* _Problem details_
Beginning with the line where "(621, 266) = (584, 368): brown" occurs, transcribe every line exactly through the last line of the listing below, and no others.
*** Given information
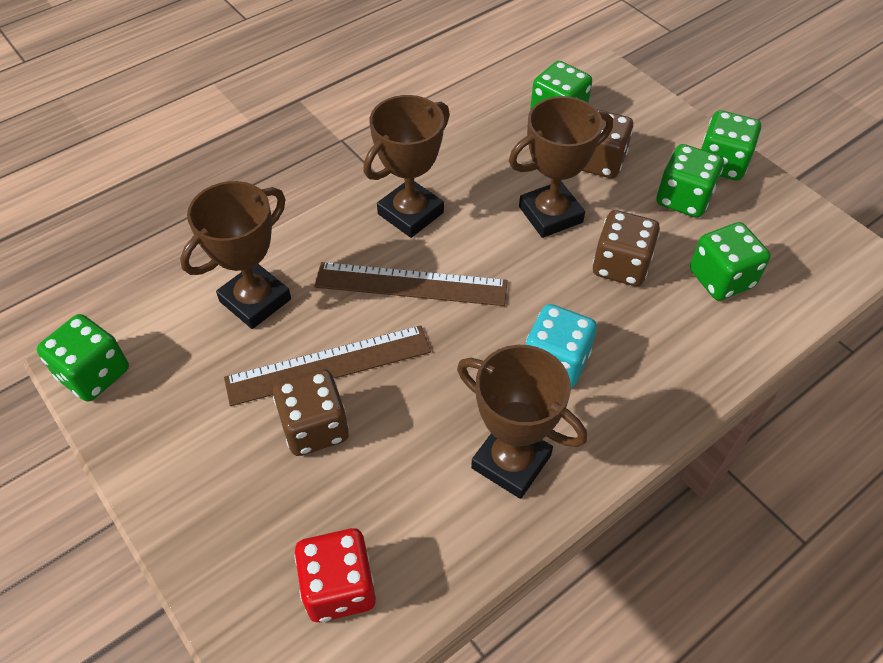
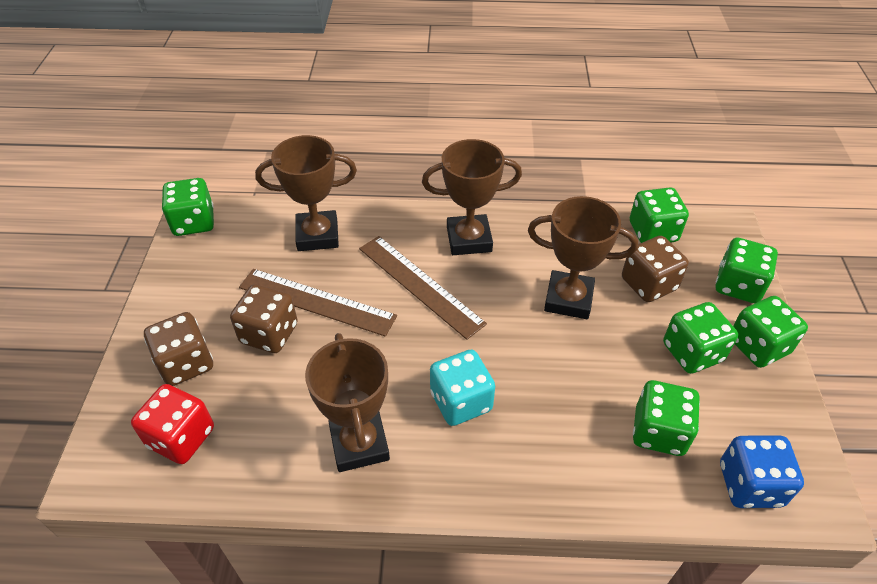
camera: 40 degrees right, 5 degrees down
(621, 266) = (584, 368): brown dice -> brown dice (186, 363)
(663, 122) = (738, 285): none -> green dice
(813, 275) = (750, 484): none -> blue dice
******
* _Output below_
(621, 266) = (584, 368): brown dice -> brown dice (186, 363)
(663, 122) = (738, 285): none -> green dice
(813, 275) = (750, 484): none -> blue dice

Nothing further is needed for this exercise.